>>>

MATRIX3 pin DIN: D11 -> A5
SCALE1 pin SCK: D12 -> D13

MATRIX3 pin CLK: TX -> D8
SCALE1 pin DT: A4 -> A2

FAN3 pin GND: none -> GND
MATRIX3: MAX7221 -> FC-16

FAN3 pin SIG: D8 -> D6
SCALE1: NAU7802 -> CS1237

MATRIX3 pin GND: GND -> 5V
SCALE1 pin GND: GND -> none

<<<
>>>

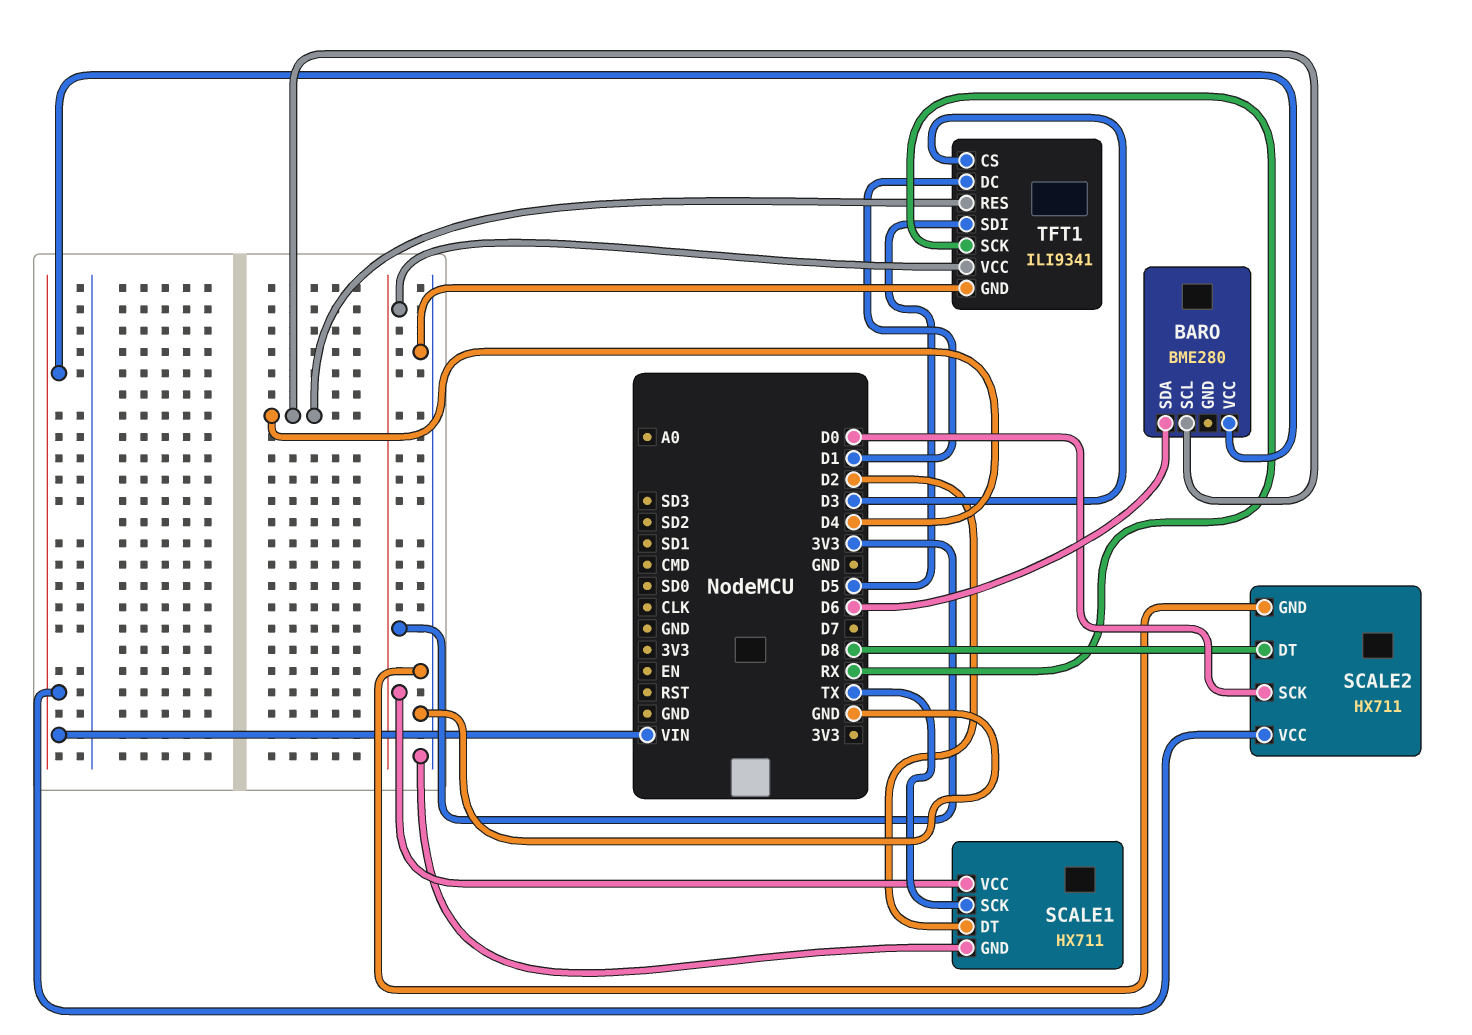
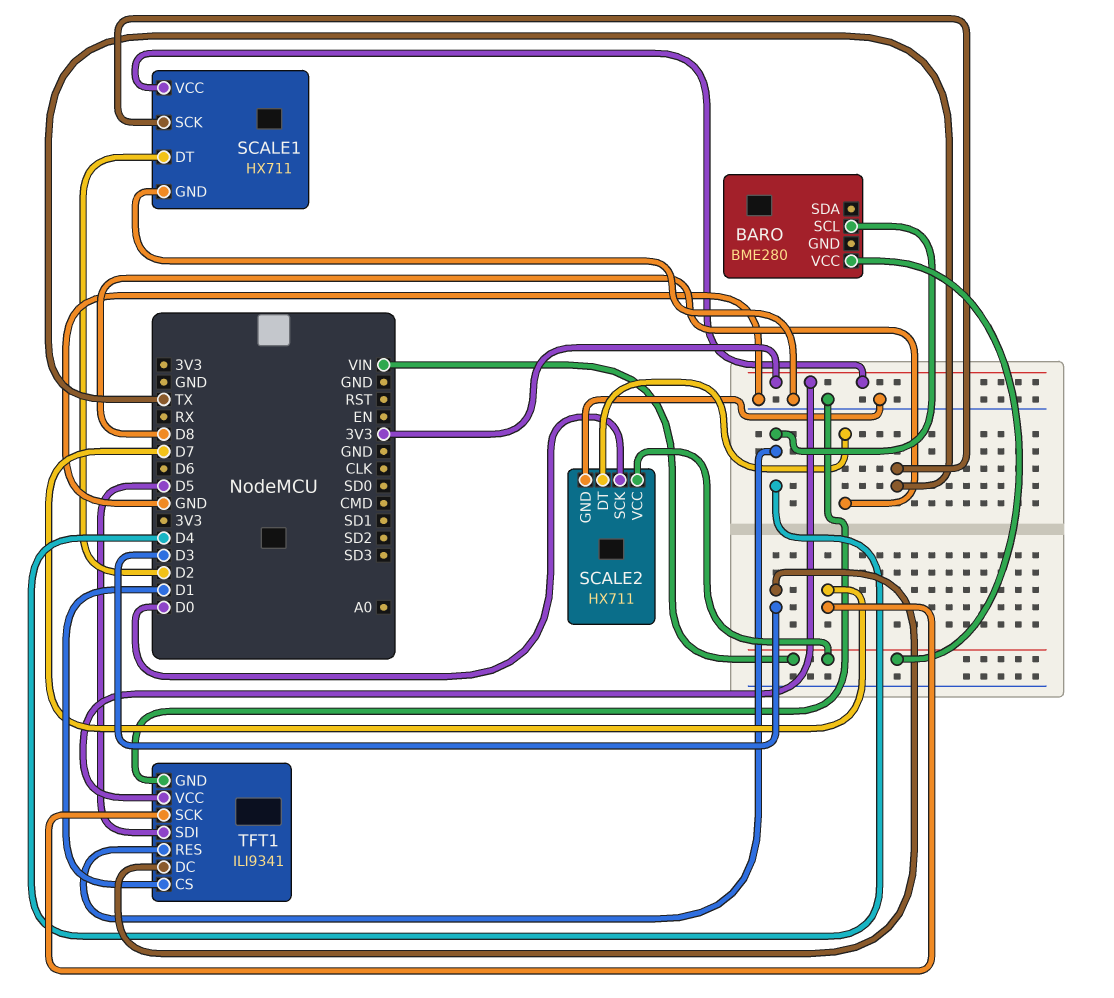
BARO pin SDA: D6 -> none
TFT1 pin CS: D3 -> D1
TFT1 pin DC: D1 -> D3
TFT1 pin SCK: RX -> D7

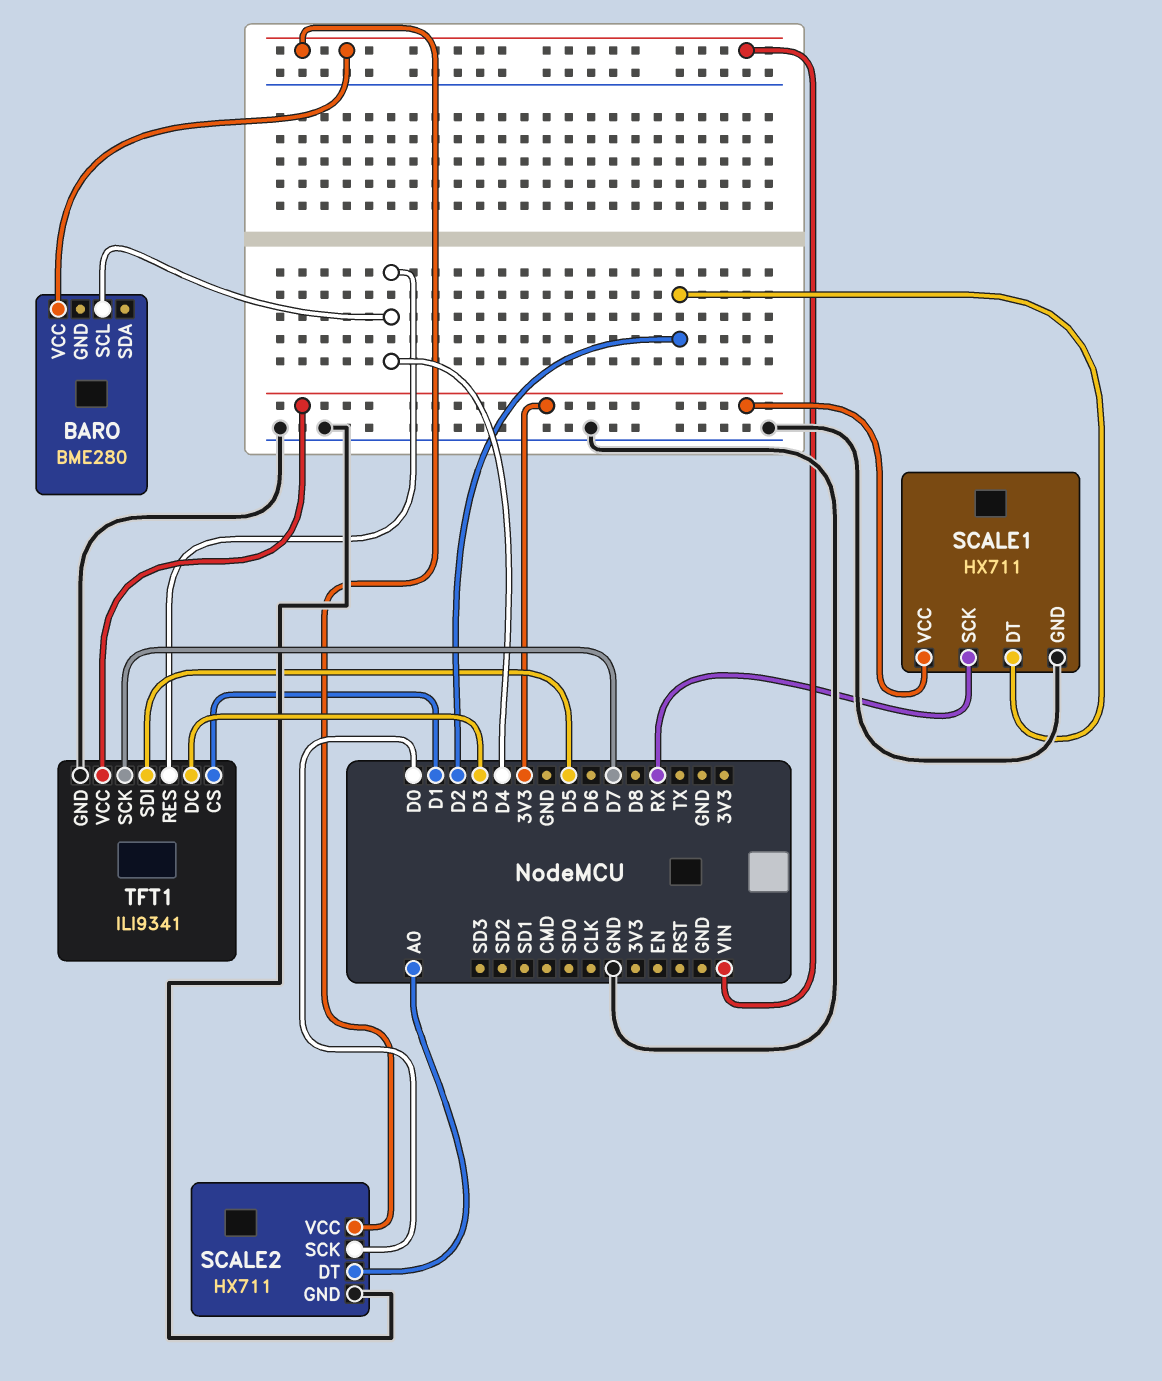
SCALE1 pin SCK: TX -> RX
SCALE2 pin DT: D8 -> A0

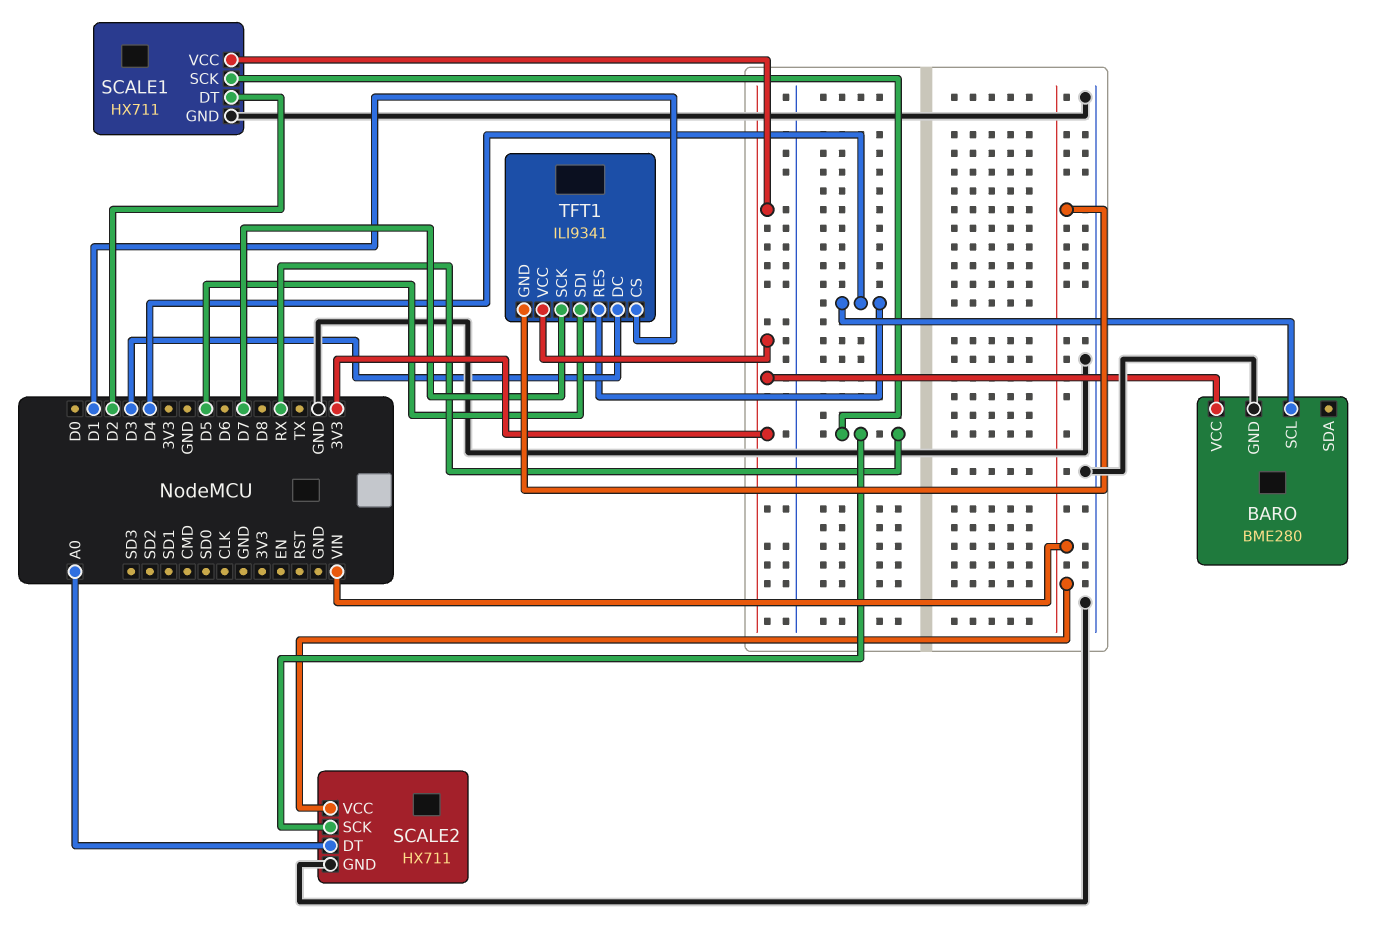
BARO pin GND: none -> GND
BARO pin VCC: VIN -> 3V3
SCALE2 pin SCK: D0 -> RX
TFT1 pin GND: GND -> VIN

<<<
>>>

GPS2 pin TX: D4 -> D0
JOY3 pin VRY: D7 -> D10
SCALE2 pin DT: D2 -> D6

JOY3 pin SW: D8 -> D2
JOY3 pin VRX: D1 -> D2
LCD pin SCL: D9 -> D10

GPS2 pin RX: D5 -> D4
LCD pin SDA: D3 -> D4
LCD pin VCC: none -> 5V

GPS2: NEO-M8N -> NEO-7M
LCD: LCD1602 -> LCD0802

<<<

• _WORK REQUIRED_:
Please give an exact copy of the lines above, beginning with the line containing "SCALE1 pin SCK: D12 -> D13" and running through the line containing "SCALE1 pin GND: GND -> none", and of no other lines.

• _TASK RESPONSE_:
SCALE1 pin SCK: D12 -> D13

MATRIX3 pin CLK: TX -> D8
SCALE1 pin DT: A4 -> A2

FAN3 pin GND: none -> GND
MATRIX3: MAX7221 -> FC-16

FAN3 pin SIG: D8 -> D6
SCALE1: NAU7802 -> CS1237

MATRIX3 pin GND: GND -> 5V
SCALE1 pin GND: GND -> none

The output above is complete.